### PROMPT
Since the pictures are not wanted, reproduce only the rest of the records, exactly as given.

### ENTRIES SHOWN
>>>

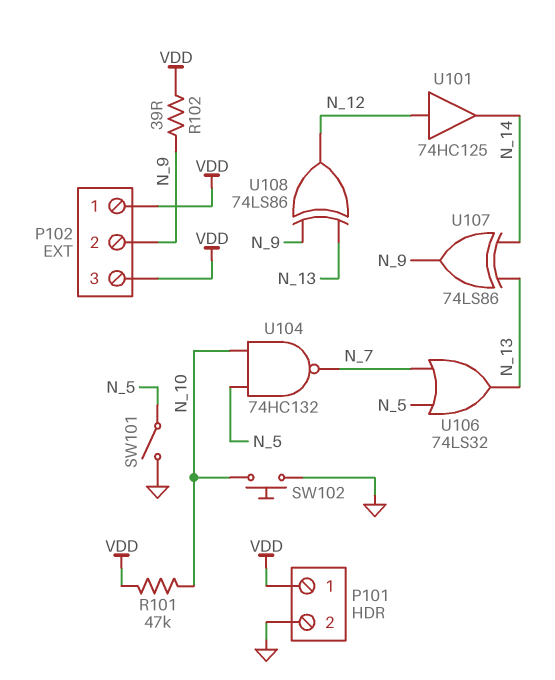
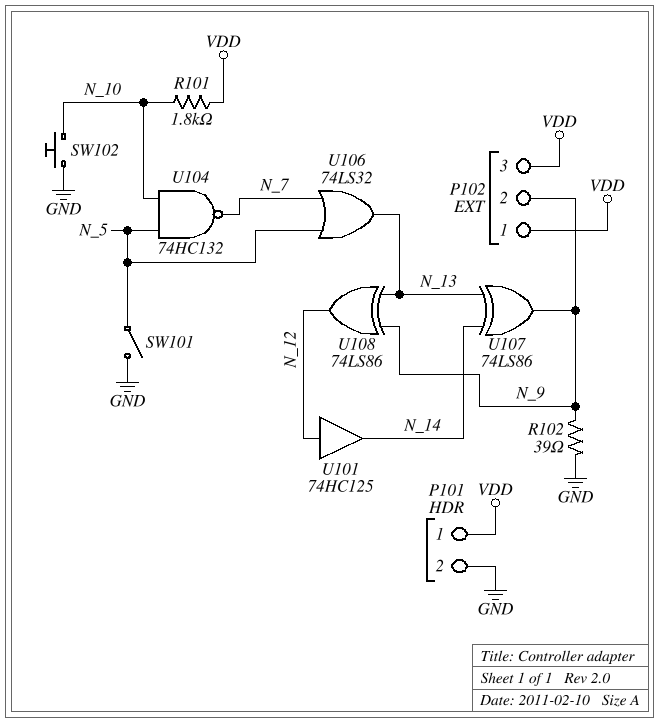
R101: 47k (N_10, VDD) -> 1.8k (N_10, VDD)
R102: 39 (N_9, VDD) -> 39 (GND, N_9)

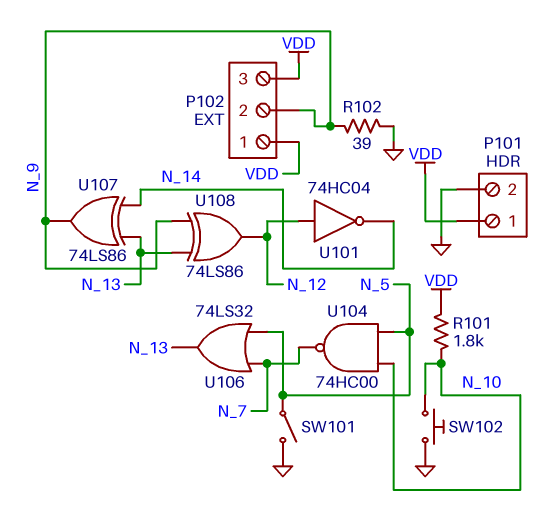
U101: buffer 74HC125 (in N_12, out N_14) -> NOT 74HC04 (in N_12, out N_14)
U104: NAND 74HC132 (in N_5, in N_10, out N_7) -> NAND 74HC00 (in N_5, in N_10, out N_7)

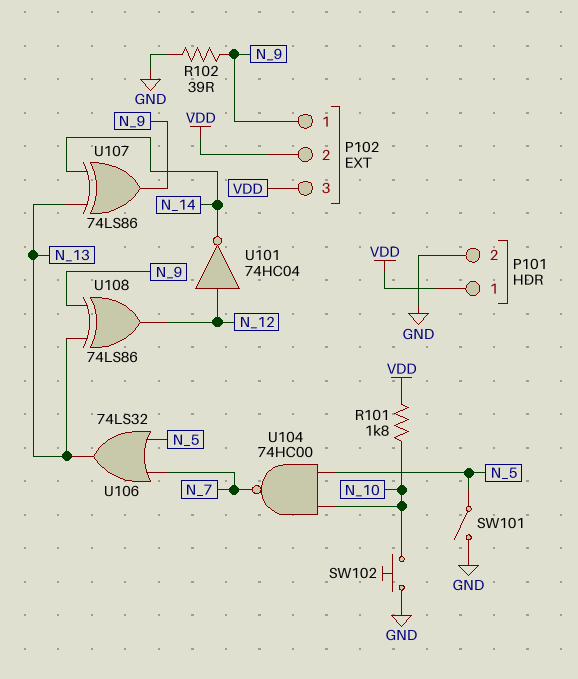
P102 pin 1: VDD -> N_9
P102 pin 2: N_9 -> VDD

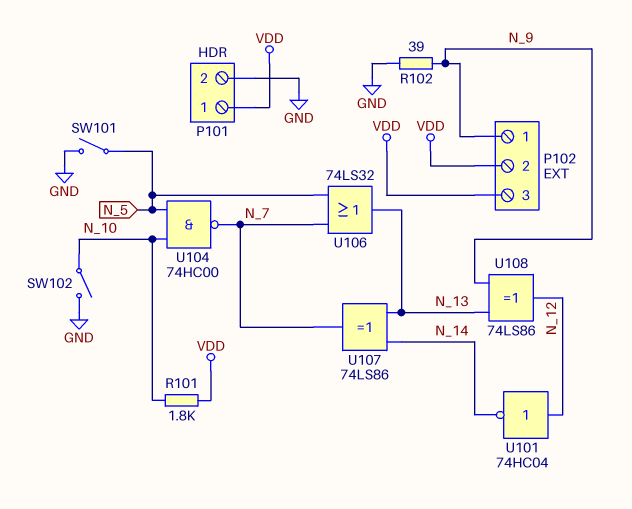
SW102: button (GND, N_10) -> switch (GND, N_10)
U107: XOR 74LS86 (in N_13, in N_14, out N_9) -> XOR 74LS86 (in N_13, in N_14, out N_7)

<<<

### TASK SOLUTION
R101: 47k (N_10, VDD) -> 1.8k (N_10, VDD)
R102: 39 (N_9, VDD) -> 39 (GND, N_9)

U101: buffer 74HC125 (in N_12, out N_14) -> NOT 74HC04 (in N_12, out N_14)
U104: NAND 74HC132 (in N_5, in N_10, out N_7) -> NAND 74HC00 (in N_5, in N_10, out N_7)

P102 pin 1: VDD -> N_9
P102 pin 2: N_9 -> VDD

SW102: button (GND, N_10) -> switch (GND, N_10)
U107: XOR 74LS86 (in N_13, in N_14, out N_9) -> XOR 74LS86 (in N_13, in N_14, out N_7)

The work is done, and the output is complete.